**ACTION ITEM**
Among the lines of the listing below, retype exactly those from the one containing "brown arrow: (91, 17) -> (130, 47), moved" through the one containing "orange line: (118, 256) -> (93, 175), moved", both included. Do not include pictures.

**ENTRIES PROVIDED**

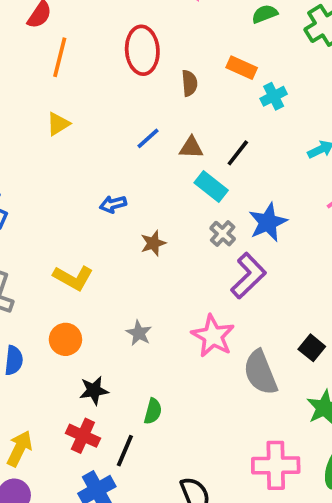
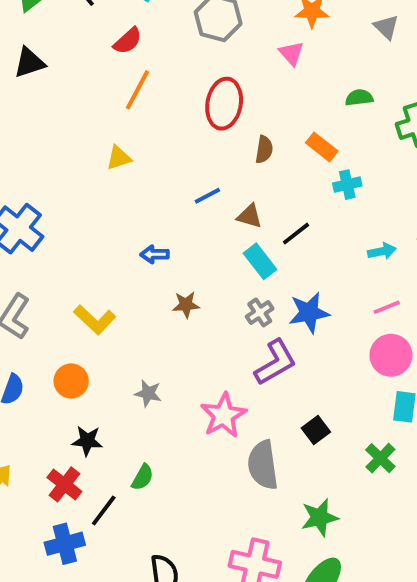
gray star: (139, 333) -> (148, 393), turned -30
black square: (312, 348) -> (316, 430), moved

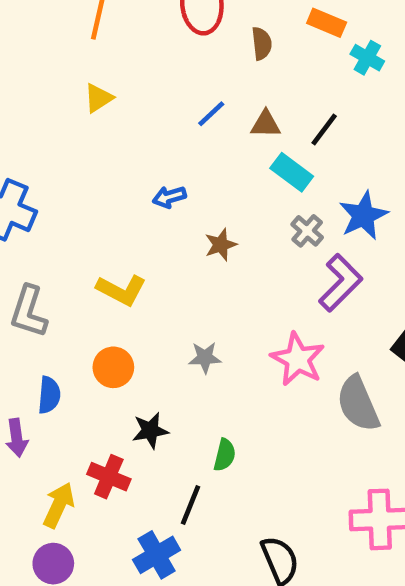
cyan cross: (347, 185) -> (367, 58), turned -32
red cross: (64, 484) -> (109, 477), moved

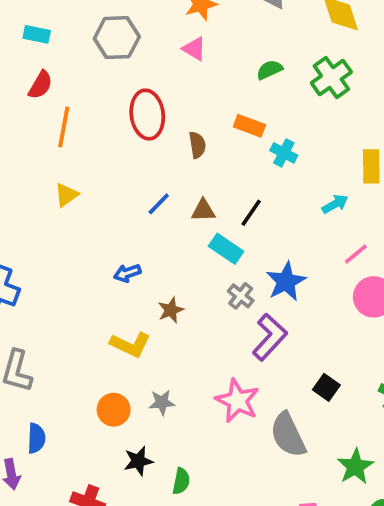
yellow L-shape: (121, 290) -> (130, 345), moved
orange circle: (113, 367) -> (114, 410), moved
black star: (150, 431) -> (138, 461), moved

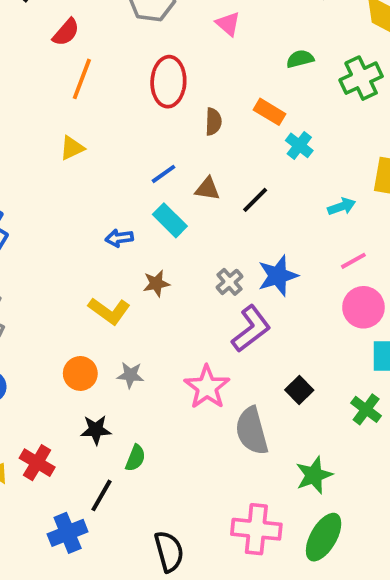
cyan rectangle: (226, 249) -> (170, 220), moved

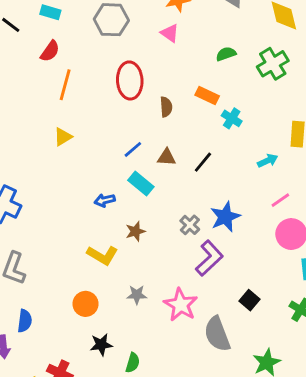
gray star: (130, 375) -> (137, 295), moved

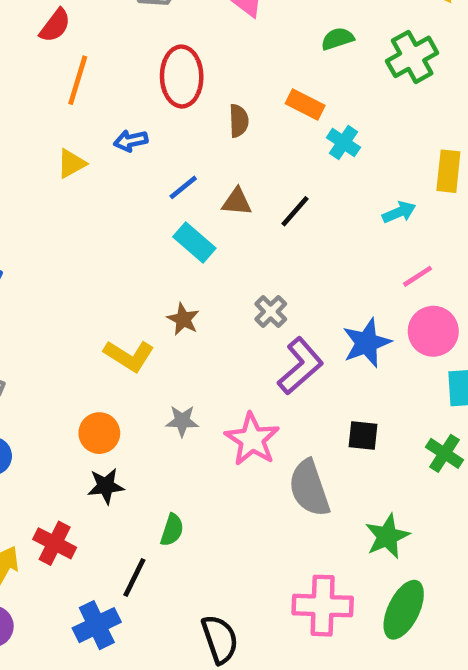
blue arrow: (105, 200) -> (131, 141), moved
blue star: (225, 217) -> (367, 343), moved
brown star: (135, 231) -> (183, 319), turned -30
black square: (250, 300) -> (363, 435), turned -36
black star: (101, 345) -> (106, 486), moved

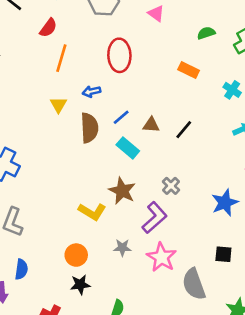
brown semicircle: (239, 121) -> (89, 128), moved, size x1.6
cyan cross: (343, 143) -> (232, 90), moved
yellow triangle: (71, 164) -> (59, 105), turned -30
brown star: (183, 319) -> (122, 191), size x1.5
purple L-shape: (300, 366) -> (154, 218), moved

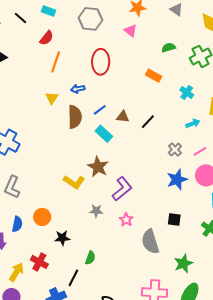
gray cross: (171, 186) -> (175, 150), moved
orange circle: (76, 255) -> (42, 217), moved
pink star: (162, 257) -> (126, 220), size x0.6

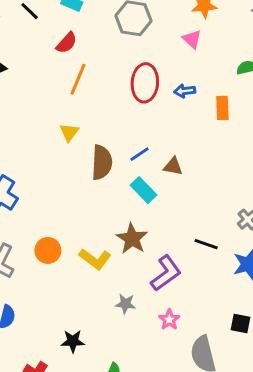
orange rectangle: (154, 76) -> (222, 108), turned 56
blue arrow: (78, 89) -> (185, 91), moved
black line: (148, 122) -> (206, 244), moved, turned 63
orange circle: (42, 217) -> (48, 250), moved

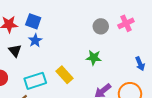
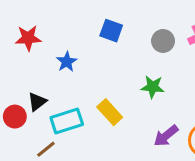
blue square: (33, 21) -> (111, 31), moved
black triangle: (15, 51) -> (37, 102), moved, turned 32

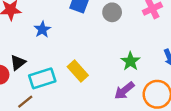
gray circle: (163, 41) -> (112, 12), moved
green star: (153, 87) -> (130, 61), moved, turned 30

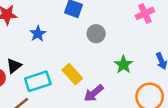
gray circle: (112, 12) -> (96, 34), moved
purple arrow: (124, 91) -> (94, 93), moved

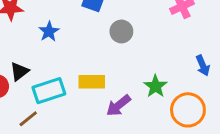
green star: (123, 65) -> (155, 86), moved
yellow rectangle: (72, 74) -> (92, 82), turned -48

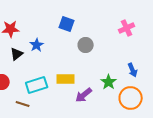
blue arrow: (203, 66) -> (133, 70), moved
black triangle: (19, 71) -> (17, 54), moved
brown line: (28, 119) -> (23, 104), turned 56

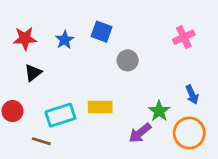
blue star: (37, 45) -> (65, 40), moved
purple arrow: (84, 95) -> (140, 133), moved

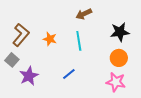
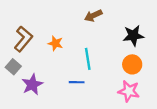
cyan line: (79, 41) -> (88, 59), moved
blue line: (69, 74) -> (77, 82), turned 40

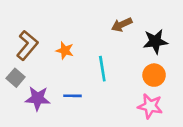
brown arrow: (93, 16) -> (122, 25), moved
blue line: (77, 82) -> (72, 96), moved
purple star: (32, 84) -> (38, 98), turned 30

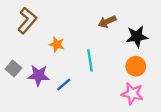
brown L-shape: (27, 45) -> (27, 20), moved
blue line: (72, 96) -> (64, 85), turned -42
purple star: (38, 98) -> (39, 75), moved

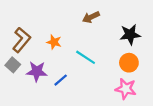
brown L-shape: (27, 20) -> (21, 40), moved
brown arrow: (107, 22) -> (91, 17), moved
cyan line: (90, 61) -> (86, 57), turned -48

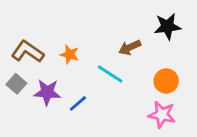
brown arrow: (91, 17) -> (130, 47), moved
black star: (130, 34) -> (168, 26), moved
brown L-shape: (21, 40) -> (28, 52), turned -95

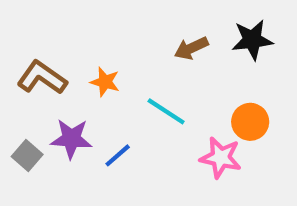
brown arrow: (130, 47) -> (191, 48), moved
gray square: (16, 84) -> (27, 155), moved
pink star: (162, 115) -> (221, 158), moved

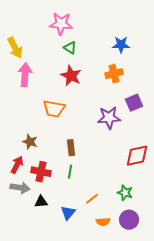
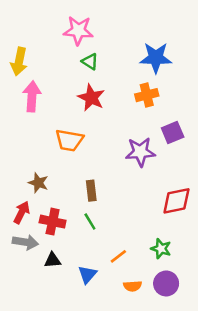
blue star: (121, 45) -> (156, 58), size x1.4
yellow arrow: (15, 48) -> (19, 62), turned 40
green line: (70, 172) -> (90, 222), turned -40

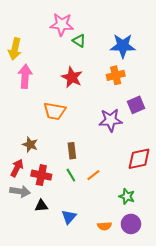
green triangle: (90, 62) -> (79, 41), moved
orange line: (118, 256) -> (93, 175), moved

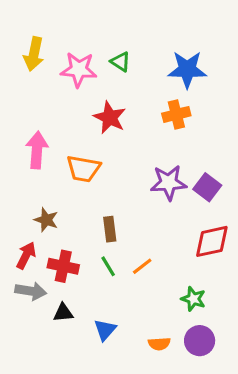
pink star: (62, 24) -> (79, 70), moved
yellow arrow: (15, 49) -> (34, 54), moved
pink arrow: (25, 76) -> (37, 150), moved
purple square: (136, 105) -> (207, 187), moved, turned -30

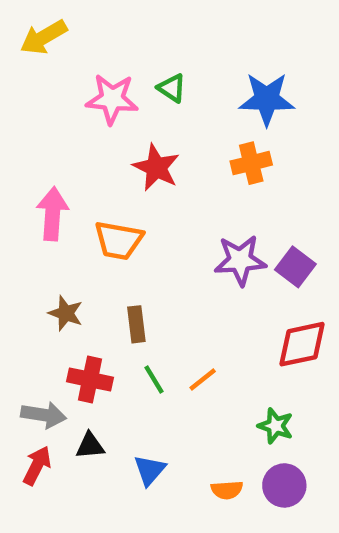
yellow arrow: (34, 54) -> (44, 37), moved, turned 48
brown rectangle: (110, 229) -> (136, 324), moved
red arrow: (26, 255) -> (37, 466), moved

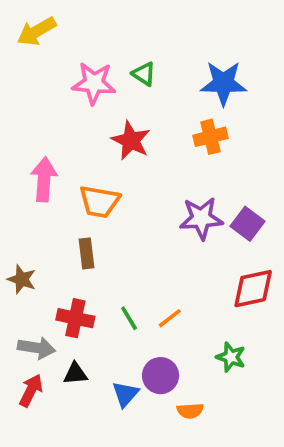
brown star: (66, 313) -> (22, 279), moved
brown rectangle: (136, 324) -> (86, 253), moved
purple circle: (284, 485) -> (161, 376), moved

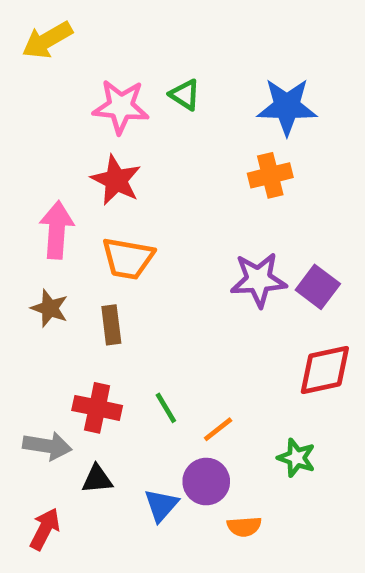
red star: (131, 141) -> (116, 180), moved
brown star: (22, 279) -> (50, 308), moved
orange line: (170, 318) -> (218, 429), moved
red arrow: (31, 390) -> (45, 529), moved

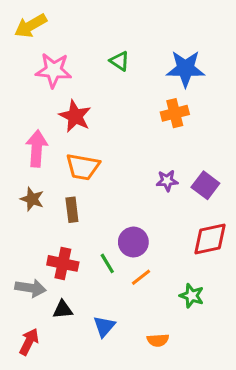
pink star: (121, 107) -> (54, 70), moved
purple star: (258, 280) -> (167, 181), size x0.6
purple circle: (206, 482) -> (133, 242), moved

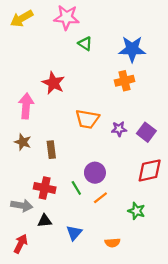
pink star: (54, 70) -> (67, 17), moved
orange trapezoid: (83, 167) -> (87, 119), moved

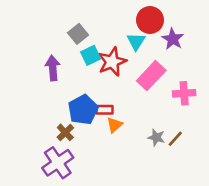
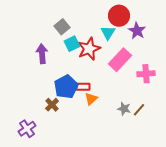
purple cross: (58, 163) -> (27, 129), moved, size x0.7

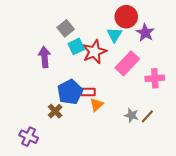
purple cross: (27, 129) -> (29, 137), turned -30

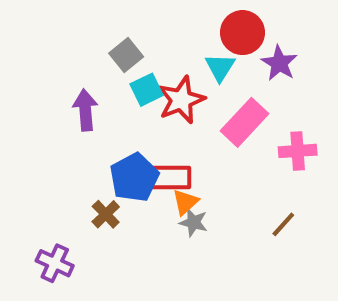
red rectangle: (88, 92) -> (169, 177), size x1.5
gray star: (131, 115) -> (193, 222), moved

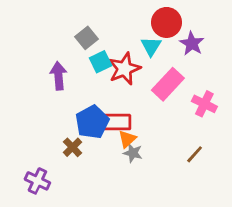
pink cross: (298, 151) -> (204, 104), turned 30

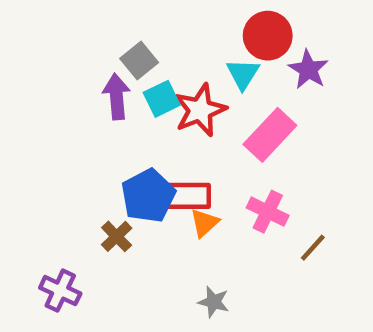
purple arrow: (58, 76) -> (117, 97), moved
pink cross: (204, 104) -> (268, 212), moved
gray star: (133, 153) -> (214, 302), moved

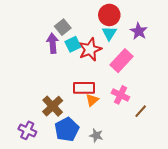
red circle: (268, 36) -> (109, 15), moved
blue pentagon: (148, 196) -> (67, 129), moved
brown cross: (117, 236) -> (53, 106), size x1.5

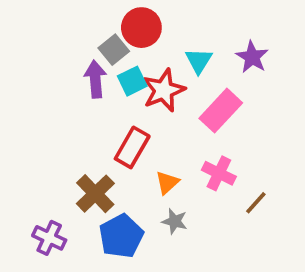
red circle: (109, 15) -> (141, 28), moved
red rectangle: (84, 88) -> (132, 147), moved, turned -60
gray star: (96, 135) -> (175, 221), moved

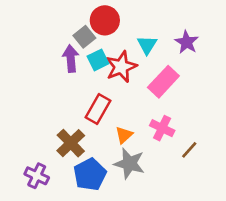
gray star: (175, 221) -> (129, 164), size x1.6

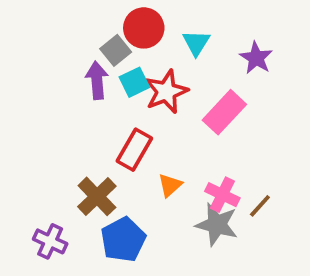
cyan triangle: (147, 45) -> (196, 43), moved
pink cross: (162, 128) -> (222, 195), moved
gray star: (129, 164) -> (217, 225), moved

**TASK SOLUTION**
brown arrow: (91, 17) -> (130, 47), moved
black star: (130, 34) -> (168, 26), moved
brown L-shape: (21, 40) -> (28, 52), turned -95

brown arrow: (130, 47) -> (191, 48), moved
gray square: (16, 84) -> (27, 155), moved
pink star: (162, 115) -> (221, 158), moved

blue star: (121, 45) -> (156, 58), size x1.4
yellow arrow: (15, 48) -> (19, 62), turned 40
green line: (70, 172) -> (90, 222), turned -40

green triangle: (90, 62) -> (79, 41), moved
orange line: (118, 256) -> (93, 175), moved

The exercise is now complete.